# Task goal
Below are some entries. Repeat exactly the lines from the one with "none -> white brick H13:I13 level 2" through the one with "red brick G8 level 1 -> red brick I9 level 1", and only those.

# Data supplied
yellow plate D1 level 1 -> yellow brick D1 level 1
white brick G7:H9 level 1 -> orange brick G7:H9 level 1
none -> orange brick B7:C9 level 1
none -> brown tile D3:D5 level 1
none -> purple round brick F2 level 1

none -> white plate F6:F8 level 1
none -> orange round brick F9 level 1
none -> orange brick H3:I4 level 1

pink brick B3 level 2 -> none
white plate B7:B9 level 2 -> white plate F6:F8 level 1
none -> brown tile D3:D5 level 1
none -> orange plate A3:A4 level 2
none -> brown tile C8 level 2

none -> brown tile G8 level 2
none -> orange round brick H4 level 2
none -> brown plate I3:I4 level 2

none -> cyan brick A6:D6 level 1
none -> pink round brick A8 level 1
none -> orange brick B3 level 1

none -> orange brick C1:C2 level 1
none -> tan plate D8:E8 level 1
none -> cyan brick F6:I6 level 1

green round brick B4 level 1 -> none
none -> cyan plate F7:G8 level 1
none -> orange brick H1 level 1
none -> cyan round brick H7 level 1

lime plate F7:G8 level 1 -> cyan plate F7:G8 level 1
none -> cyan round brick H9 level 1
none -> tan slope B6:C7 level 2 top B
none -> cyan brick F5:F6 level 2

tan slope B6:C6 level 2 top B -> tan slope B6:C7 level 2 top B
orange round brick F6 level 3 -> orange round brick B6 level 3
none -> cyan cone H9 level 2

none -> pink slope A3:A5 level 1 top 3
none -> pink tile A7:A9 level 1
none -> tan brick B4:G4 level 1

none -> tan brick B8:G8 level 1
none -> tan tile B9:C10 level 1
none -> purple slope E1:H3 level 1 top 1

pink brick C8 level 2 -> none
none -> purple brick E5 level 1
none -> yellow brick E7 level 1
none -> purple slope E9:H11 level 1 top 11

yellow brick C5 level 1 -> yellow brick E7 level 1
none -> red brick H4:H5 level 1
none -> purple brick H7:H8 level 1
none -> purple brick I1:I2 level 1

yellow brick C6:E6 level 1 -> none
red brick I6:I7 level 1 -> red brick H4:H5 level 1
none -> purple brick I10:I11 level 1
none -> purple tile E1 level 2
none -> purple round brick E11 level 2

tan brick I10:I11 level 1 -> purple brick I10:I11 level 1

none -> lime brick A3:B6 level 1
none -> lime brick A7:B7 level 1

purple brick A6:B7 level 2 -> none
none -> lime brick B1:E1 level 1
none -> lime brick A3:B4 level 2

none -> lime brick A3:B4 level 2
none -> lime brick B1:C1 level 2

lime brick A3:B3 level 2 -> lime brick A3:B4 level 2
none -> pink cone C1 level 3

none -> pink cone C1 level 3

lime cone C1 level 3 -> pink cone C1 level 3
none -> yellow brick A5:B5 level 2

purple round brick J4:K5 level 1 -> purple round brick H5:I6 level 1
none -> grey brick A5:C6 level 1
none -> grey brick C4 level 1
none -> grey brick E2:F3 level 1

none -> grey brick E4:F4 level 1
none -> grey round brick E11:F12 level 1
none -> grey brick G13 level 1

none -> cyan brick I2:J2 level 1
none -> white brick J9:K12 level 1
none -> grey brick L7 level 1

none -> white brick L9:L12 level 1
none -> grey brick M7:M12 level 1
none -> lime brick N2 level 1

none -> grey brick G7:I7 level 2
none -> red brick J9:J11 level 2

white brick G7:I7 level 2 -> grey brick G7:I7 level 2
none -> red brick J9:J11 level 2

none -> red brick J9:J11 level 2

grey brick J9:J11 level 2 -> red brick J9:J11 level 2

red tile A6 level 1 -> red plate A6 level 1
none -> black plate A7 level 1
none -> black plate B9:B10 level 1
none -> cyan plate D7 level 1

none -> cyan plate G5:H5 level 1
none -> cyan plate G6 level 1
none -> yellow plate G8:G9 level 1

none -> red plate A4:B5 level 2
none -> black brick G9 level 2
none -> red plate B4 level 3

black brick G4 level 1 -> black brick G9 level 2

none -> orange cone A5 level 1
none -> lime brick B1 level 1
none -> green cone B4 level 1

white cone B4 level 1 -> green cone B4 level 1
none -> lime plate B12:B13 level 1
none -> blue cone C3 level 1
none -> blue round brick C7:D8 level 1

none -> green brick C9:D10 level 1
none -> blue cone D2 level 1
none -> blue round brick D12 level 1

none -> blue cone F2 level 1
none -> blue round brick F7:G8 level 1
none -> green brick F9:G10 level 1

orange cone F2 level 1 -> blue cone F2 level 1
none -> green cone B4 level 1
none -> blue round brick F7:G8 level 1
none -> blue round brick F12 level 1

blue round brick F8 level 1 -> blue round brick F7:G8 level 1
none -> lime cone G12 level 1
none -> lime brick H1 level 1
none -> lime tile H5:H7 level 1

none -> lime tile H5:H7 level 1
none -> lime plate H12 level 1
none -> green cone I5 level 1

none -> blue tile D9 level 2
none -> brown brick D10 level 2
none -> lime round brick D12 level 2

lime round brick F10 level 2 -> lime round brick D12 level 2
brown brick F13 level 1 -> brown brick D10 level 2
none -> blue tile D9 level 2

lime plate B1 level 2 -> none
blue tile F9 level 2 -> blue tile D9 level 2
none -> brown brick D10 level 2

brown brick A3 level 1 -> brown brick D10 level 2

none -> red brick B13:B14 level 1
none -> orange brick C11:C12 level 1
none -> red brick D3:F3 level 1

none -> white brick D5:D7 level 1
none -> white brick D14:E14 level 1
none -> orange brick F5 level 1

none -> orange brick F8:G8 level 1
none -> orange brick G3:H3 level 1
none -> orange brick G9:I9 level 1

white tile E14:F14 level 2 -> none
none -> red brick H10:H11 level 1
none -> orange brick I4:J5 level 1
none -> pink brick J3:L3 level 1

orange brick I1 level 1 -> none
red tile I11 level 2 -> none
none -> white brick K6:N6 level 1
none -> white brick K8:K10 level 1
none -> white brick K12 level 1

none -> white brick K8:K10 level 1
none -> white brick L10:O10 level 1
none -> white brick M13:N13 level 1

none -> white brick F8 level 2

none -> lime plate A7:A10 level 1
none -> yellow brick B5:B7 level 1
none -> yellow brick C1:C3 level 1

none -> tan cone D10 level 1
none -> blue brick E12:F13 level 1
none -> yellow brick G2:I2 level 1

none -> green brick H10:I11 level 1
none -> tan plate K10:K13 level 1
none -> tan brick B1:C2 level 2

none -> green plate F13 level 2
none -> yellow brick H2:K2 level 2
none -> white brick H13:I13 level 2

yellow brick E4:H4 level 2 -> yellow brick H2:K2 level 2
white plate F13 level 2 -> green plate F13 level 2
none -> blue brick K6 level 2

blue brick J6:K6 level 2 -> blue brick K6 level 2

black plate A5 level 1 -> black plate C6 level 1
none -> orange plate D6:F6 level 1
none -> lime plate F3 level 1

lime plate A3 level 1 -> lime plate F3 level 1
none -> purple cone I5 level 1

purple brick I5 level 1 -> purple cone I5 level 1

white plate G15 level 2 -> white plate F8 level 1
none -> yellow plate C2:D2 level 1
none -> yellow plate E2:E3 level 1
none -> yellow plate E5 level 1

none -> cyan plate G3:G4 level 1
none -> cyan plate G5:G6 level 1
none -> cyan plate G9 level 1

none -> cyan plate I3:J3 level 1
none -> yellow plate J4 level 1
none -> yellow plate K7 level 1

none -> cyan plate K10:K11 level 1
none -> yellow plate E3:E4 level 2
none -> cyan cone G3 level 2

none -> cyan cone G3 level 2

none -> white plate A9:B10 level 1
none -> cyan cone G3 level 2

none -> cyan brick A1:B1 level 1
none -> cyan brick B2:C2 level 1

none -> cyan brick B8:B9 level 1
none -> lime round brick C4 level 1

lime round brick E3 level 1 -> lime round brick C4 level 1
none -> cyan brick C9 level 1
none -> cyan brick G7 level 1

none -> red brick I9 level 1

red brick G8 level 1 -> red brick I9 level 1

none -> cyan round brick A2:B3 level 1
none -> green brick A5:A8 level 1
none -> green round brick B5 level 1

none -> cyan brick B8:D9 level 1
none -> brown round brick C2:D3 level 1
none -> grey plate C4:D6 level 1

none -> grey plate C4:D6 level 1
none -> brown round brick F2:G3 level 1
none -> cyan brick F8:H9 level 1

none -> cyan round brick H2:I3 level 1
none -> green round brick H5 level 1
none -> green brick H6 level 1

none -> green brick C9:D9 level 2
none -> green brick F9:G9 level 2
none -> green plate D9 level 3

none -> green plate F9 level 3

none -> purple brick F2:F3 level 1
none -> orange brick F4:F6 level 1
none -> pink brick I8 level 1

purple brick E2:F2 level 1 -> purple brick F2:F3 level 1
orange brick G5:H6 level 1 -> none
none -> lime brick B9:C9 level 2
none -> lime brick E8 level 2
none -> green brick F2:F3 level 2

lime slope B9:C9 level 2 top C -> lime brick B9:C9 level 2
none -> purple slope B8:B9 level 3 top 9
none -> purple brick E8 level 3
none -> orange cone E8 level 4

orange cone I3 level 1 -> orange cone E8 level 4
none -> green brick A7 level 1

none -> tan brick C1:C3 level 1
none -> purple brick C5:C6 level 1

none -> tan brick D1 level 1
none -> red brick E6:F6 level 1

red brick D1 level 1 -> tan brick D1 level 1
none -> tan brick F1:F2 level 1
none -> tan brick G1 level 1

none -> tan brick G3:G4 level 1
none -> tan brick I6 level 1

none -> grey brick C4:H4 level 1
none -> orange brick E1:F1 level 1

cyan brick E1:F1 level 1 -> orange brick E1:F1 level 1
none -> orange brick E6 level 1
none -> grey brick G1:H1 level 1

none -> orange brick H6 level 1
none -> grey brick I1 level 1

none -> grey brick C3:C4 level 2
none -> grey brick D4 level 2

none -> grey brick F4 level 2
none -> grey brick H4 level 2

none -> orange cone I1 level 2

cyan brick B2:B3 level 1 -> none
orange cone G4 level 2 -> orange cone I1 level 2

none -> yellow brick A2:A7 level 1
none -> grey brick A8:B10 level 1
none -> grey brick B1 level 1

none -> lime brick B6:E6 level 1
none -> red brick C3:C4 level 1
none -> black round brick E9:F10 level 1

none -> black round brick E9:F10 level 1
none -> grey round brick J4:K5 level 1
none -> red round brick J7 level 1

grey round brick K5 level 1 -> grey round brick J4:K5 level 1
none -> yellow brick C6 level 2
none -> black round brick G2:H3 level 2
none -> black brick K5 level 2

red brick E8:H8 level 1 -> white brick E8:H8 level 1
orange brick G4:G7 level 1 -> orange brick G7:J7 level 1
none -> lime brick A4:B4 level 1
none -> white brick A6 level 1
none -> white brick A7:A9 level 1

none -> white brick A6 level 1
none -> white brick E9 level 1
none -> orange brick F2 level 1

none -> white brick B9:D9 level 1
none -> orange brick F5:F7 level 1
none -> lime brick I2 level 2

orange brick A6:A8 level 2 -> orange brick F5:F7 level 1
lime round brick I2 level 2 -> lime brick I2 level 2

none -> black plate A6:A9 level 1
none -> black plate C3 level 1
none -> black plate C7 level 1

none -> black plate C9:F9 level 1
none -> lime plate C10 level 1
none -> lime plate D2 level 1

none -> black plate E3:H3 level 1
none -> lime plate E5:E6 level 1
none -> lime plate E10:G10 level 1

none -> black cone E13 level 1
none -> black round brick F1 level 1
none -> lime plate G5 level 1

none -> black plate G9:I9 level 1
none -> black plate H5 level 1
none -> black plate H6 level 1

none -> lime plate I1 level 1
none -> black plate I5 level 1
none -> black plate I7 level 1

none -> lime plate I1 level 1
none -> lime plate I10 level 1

# Output of the exercise
none -> white brick H13:I13 level 2

yellow brick E4:H4 level 2 -> yellow brick H2:K2 level 2
white plate F13 level 2 -> green plate F13 level 2
none -> blue brick K6 level 2

blue brick J6:K6 level 2 -> blue brick K6 level 2

black plate A5 level 1 -> black plate C6 level 1
none -> orange plate D6:F6 level 1
none -> lime plate F3 level 1

lime plate A3 level 1 -> lime plate F3 level 1
none -> purple cone I5 level 1

purple brick I5 level 1 -> purple cone I5 level 1

white plate G15 level 2 -> white plate F8 level 1
none -> yellow plate C2:D2 level 1
none -> yellow plate E2:E3 level 1
none -> yellow plate E5 level 1

none -> cyan plate G3:G4 level 1
none -> cyan plate G5:G6 level 1
none -> cyan plate G9 level 1

none -> cyan plate I3:J3 level 1
none -> yellow plate J4 level 1
none -> yellow plate K7 level 1

none -> cyan plate K10:K11 level 1
none -> yellow plate E3:E4 level 2
none -> cyan cone G3 level 2

none -> cyan cone G3 level 2

none -> white plate A9:B10 level 1
none -> cyan cone G3 level 2

none -> cyan brick A1:B1 level 1
none -> cyan brick B2:C2 level 1

none -> cyan brick B8:B9 level 1
none -> lime round brick C4 level 1

lime round brick E3 level 1 -> lime round brick C4 level 1
none -> cyan brick C9 level 1
none -> cyan brick G7 level 1

none -> red brick I9 level 1

red brick G8 level 1 -> red brick I9 level 1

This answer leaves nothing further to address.